[Start of Material supplied]
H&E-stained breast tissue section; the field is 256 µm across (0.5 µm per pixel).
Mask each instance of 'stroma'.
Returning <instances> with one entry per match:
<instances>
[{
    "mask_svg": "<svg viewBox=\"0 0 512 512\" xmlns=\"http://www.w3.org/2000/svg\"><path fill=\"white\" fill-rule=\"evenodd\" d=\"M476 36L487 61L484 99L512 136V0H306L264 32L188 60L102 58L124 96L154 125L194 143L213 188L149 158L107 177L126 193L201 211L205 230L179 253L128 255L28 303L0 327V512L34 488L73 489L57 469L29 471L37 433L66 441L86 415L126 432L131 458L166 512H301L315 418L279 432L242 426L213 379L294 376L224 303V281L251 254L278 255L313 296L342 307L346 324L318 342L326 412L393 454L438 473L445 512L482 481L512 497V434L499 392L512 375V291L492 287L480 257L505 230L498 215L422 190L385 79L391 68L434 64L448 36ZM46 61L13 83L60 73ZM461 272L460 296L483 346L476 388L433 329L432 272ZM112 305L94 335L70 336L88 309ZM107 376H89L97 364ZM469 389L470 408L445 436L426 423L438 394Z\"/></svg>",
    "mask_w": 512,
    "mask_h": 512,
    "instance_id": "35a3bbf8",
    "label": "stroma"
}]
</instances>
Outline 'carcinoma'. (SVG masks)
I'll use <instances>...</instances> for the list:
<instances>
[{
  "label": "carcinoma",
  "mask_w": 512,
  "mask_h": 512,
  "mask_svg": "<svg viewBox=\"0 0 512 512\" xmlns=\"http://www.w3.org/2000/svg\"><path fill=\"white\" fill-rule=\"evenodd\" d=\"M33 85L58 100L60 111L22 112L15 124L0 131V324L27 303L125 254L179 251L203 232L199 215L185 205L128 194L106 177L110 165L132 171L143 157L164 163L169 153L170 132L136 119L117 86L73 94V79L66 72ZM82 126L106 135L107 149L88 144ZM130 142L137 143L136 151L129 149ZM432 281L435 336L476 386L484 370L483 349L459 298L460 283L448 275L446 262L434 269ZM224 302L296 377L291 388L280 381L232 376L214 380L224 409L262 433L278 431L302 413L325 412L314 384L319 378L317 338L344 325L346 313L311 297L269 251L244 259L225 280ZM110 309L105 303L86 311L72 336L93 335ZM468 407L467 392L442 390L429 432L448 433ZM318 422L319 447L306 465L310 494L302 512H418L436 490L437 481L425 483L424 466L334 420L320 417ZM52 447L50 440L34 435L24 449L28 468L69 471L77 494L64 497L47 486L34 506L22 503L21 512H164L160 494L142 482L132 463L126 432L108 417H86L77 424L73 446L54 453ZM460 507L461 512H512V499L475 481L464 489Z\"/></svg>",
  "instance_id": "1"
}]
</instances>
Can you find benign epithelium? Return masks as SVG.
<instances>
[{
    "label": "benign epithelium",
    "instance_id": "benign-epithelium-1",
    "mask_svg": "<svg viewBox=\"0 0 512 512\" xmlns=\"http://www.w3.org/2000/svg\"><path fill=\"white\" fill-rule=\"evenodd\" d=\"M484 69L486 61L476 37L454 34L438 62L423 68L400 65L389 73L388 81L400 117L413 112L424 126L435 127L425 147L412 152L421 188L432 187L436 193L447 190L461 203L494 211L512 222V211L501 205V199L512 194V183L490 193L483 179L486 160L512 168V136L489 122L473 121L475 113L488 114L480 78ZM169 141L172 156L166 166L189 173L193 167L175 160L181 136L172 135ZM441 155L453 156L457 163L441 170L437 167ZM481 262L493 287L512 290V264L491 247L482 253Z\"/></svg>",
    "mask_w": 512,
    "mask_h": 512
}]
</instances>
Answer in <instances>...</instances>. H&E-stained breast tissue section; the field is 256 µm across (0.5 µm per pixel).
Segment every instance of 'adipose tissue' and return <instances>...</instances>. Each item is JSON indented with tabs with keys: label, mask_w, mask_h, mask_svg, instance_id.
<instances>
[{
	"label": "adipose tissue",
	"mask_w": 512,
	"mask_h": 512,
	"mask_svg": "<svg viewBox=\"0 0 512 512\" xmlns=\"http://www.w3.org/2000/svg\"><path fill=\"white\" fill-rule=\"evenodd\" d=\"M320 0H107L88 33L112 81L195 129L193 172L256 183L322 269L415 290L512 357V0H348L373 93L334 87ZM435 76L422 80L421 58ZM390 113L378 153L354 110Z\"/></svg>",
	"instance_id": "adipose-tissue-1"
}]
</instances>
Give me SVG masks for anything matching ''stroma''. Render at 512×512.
[End of Material supplied]
Short exercise
Send back each record exactly as it stands.

Answer in full
H&E-stained breast tissue section; the field is 256 µm across (0.5 µm per pixel).
Mask each instance of 'stroma'.
Returning <instances> with one entry per match:
<instances>
[{
    "mask_svg": "<svg viewBox=\"0 0 512 512\" xmlns=\"http://www.w3.org/2000/svg\"><path fill=\"white\" fill-rule=\"evenodd\" d=\"M476 36L487 61L484 99L512 136V0H306L264 32L188 60L102 58L124 96L154 125L194 143L213 188L149 158L107 177L126 193L201 211L205 230L179 253L128 255L28 303L0 327V512L34 488L73 489L57 469L29 471L37 433L66 441L86 415L126 432L131 458L166 512H301L315 418L279 432L242 426L213 379L294 376L224 303V281L251 254L278 255L313 296L342 307L346 324L318 342L326 412L393 454L438 473L445 512L482 481L512 497V434L499 392L512 375V291L492 287L480 257L505 230L498 215L422 190L385 79L391 68L434 64L448 36ZM46 61L13 83L60 73ZM461 272L460 296L483 346L476 388L433 329L432 272ZM112 305L94 335L70 336L88 309ZM107 376H89L97 364ZM469 389L470 408L445 436L426 423L438 394Z\"/></svg>",
    "mask_w": 512,
    "mask_h": 512,
    "instance_id": "35a3bbf8",
    "label": "stroma"
}]
</instances>
Outline 'carcinoma'. (SVG masks)
I'll use <instances>...</instances> for the list:
<instances>
[{
  "label": "carcinoma",
  "mask_w": 512,
  "mask_h": 512,
  "mask_svg": "<svg viewBox=\"0 0 512 512\" xmlns=\"http://www.w3.org/2000/svg\"><path fill=\"white\" fill-rule=\"evenodd\" d=\"M33 85L58 100L60 111L22 112L15 124L0 131V324L27 303L125 254L179 251L203 232L199 215L185 205L128 194L106 177L110 165L132 171L143 157L164 163L169 153L170 132L136 119L117 86L73 94V79L66 72ZM82 126L106 135L107 149L88 144ZM130 142L137 143L136 151L129 149ZM432 281L435 336L476 386L484 370L483 349L459 298L460 283L448 275L446 262L434 269ZM224 302L296 377L291 388L280 381L232 376L214 380L224 409L262 433L278 431L302 413L325 412L314 384L319 378L317 338L344 325L346 313L311 297L269 251L244 259L225 280ZM110 309L105 303L86 311L72 336L93 335ZM468 407L467 392L442 390L429 432L448 433ZM318 422L319 447L306 465L310 494L302 512H418L436 490L437 481L425 483L424 466L334 420L320 417ZM52 447L50 440L34 435L24 449L28 468L69 471L77 494L64 497L47 486L34 506L22 503L21 512H164L160 494L142 482L132 463L126 432L108 417H86L77 424L73 446L54 453ZM460 507L461 512H512V499L475 481L464 489Z\"/></svg>",
  "instance_id": "1"
}]
</instances>
Can you find benign epithelium? Return masks as SVG.
<instances>
[{
    "label": "benign epithelium",
    "instance_id": "benign-epithelium-1",
    "mask_svg": "<svg viewBox=\"0 0 512 512\" xmlns=\"http://www.w3.org/2000/svg\"><path fill=\"white\" fill-rule=\"evenodd\" d=\"M484 69L486 61L476 37L454 34L438 62L423 68L400 65L389 73L388 81L400 117L413 112L424 126L435 127L425 147L412 152L421 188L432 187L436 193L447 190L461 203L494 211L512 222V211L501 205V199L512 194V183L490 193L483 179L486 160L512 168V136L489 122L473 121L475 113L488 114L480 78ZM169 141L172 156L166 166L189 173L193 167L175 160L181 136L172 135ZM441 155L453 156L457 163L441 170L437 167ZM481 262L493 287L512 290V264L491 247L482 253Z\"/></svg>",
    "mask_w": 512,
    "mask_h": 512
}]
</instances>
Answer in <instances>...</instances>. H&E-stained breast tissue section; the field is 256 µm across (0.5 µm per pixel).
Segment every instance of 'adipose tissue' and return <instances>...</instances>. Each item is JSON indented with tabs with keys: label, mask_w, mask_h, mask_svg, instance_id.
<instances>
[{
	"label": "adipose tissue",
	"mask_w": 512,
	"mask_h": 512,
	"mask_svg": "<svg viewBox=\"0 0 512 512\" xmlns=\"http://www.w3.org/2000/svg\"><path fill=\"white\" fill-rule=\"evenodd\" d=\"M320 0H107L88 33L112 81L195 129L193 172L256 183L322 269L415 290L512 357V0H348L373 93L334 87ZM435 76L422 80L421 58ZM390 113L378 153L354 110Z\"/></svg>",
	"instance_id": "adipose-tissue-1"
}]
</instances>
Give me SVG masks for anything matching ''stroma''. Render at 512×512.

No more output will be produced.